» HOW TO COMPLETE THIS TASK: Report all lines below with the word "purple".

» RECORD EXTRACTS:
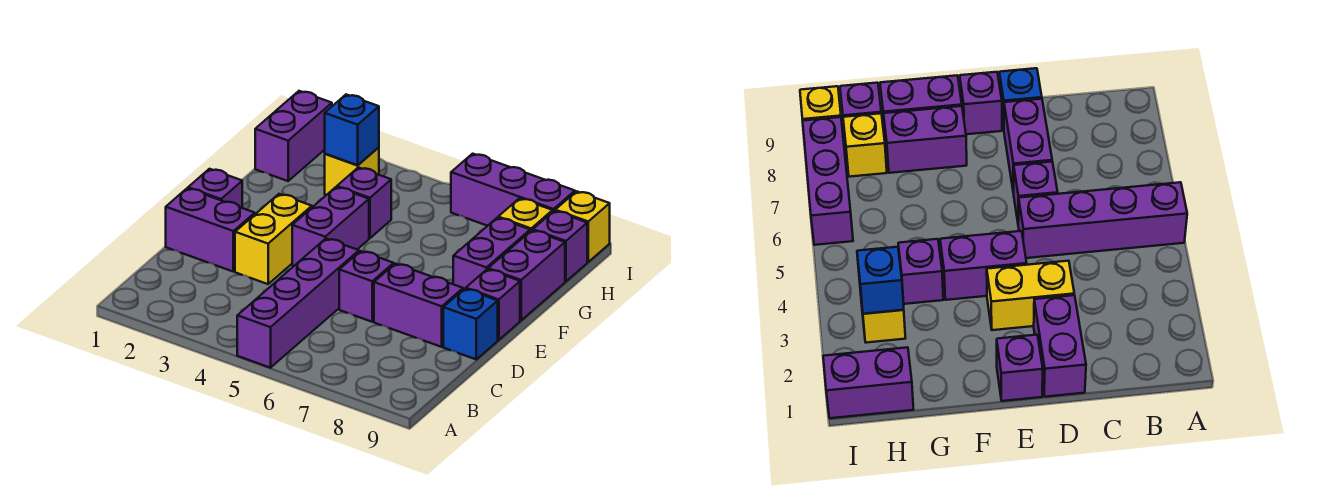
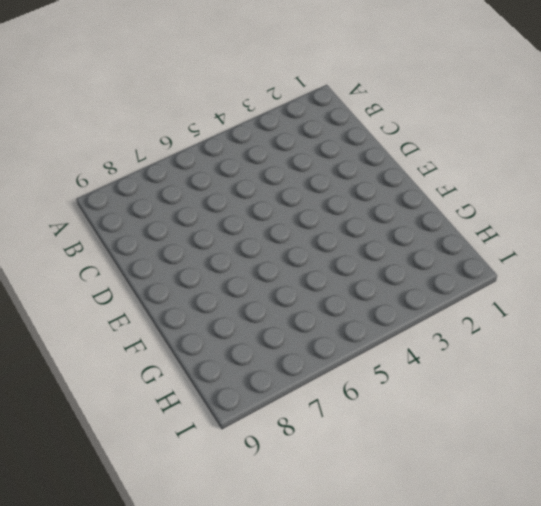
none -> purple brick A5:D5 level 1
none -> purple brick D1:D2 level 1
none -> yellow brick D3:E3 level 1

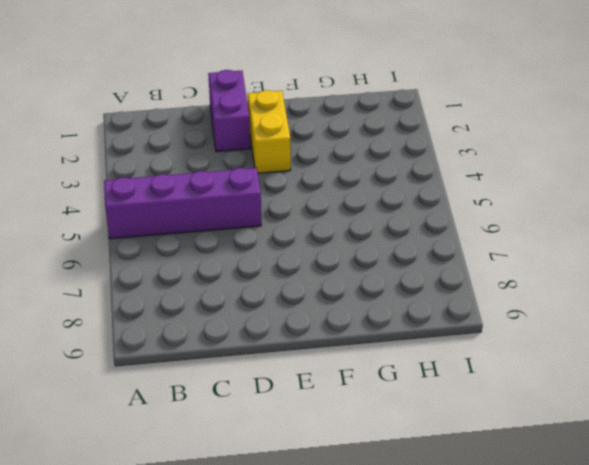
yellow brick E2:E3 level 1 -> yellow brick D3:E3 level 1
none -> purple brick D6 level 1
none -> purple brick D7:D8 level 1
none -> blue brick D9 level 1

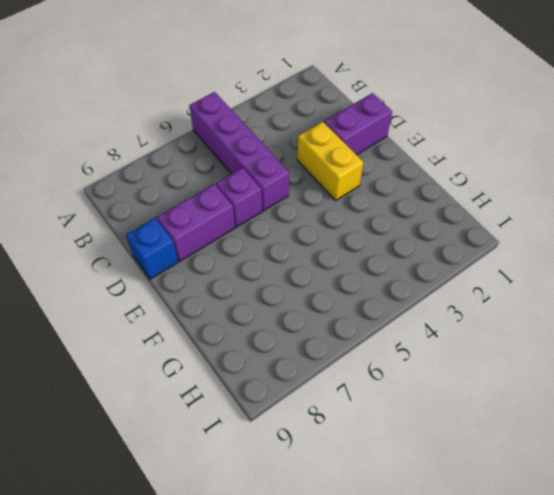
none -> purple brick E1 level 1
none -> purple brick E4:F4 level 1
none -> purple brick E9 level 1

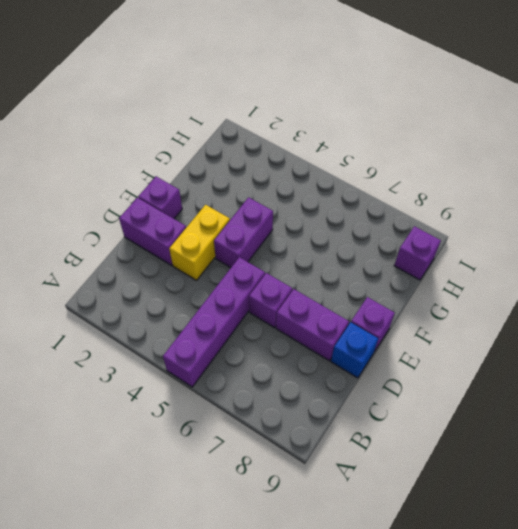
none -> purple brick F8:G8 level 1
none -> purple brick F9:G9 level 1
none -> purple brick G4 level 1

» SOLUTION BELOW:
none -> purple brick A5:D5 level 1
none -> purple brick D1:D2 level 1
none -> purple brick D6 level 1
none -> purple brick D7:D8 level 1
none -> purple brick E1 level 1
none -> purple brick E4:F4 level 1
none -> purple brick E9 level 1
none -> purple brick F8:G8 level 1
none -> purple brick F9:G9 level 1
none -> purple brick G4 level 1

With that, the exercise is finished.